Your instructions =
Among the lines below, copy exactly those from the one with "U7 pin E: ISO_E -> OPTO" through the one with "L203: none -> 3.3uH (GND, IN0)", counting both ends.
** Opening Input material block **
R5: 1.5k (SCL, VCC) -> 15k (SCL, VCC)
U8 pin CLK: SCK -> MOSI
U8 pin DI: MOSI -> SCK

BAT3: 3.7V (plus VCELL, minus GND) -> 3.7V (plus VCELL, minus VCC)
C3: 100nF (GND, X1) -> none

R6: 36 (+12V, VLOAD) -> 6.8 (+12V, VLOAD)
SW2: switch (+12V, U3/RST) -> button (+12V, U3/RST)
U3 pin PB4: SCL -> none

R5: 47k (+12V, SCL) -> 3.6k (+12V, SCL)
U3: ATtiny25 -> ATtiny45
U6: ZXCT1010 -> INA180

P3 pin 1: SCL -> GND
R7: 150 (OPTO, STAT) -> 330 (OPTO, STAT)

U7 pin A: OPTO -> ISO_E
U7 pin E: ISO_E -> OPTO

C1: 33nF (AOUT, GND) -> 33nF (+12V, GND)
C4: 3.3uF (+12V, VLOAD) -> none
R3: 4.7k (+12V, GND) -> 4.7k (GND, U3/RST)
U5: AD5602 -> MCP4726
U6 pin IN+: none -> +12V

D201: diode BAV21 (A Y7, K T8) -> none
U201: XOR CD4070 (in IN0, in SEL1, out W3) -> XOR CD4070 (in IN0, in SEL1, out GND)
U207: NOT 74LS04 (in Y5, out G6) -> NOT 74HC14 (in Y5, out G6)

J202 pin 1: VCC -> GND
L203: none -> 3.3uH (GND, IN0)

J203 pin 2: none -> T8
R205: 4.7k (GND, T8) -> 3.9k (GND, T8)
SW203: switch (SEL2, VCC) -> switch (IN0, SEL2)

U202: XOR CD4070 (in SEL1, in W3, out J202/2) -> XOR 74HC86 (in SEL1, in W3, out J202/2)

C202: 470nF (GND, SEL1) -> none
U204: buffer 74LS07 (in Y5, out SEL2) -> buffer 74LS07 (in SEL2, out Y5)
** Closing Input material block **
Finished task =
U7 pin E: ISO_E -> OPTO

C1: 33nF (AOUT, GND) -> 33nF (+12V, GND)
C4: 3.3uF (+12V, VLOAD) -> none
R3: 4.7k (+12V, GND) -> 4.7k (GND, U3/RST)
U5: AD5602 -> MCP4726
U6 pin IN+: none -> +12V

D201: diode BAV21 (A Y7, K T8) -> none
U201: XOR CD4070 (in IN0, in SEL1, out W3) -> XOR CD4070 (in IN0, in SEL1, out GND)
U207: NOT 74LS04 (in Y5, out G6) -> NOT 74HC14 (in Y5, out G6)

J202 pin 1: VCC -> GND
L203: none -> 3.3uH (GND, IN0)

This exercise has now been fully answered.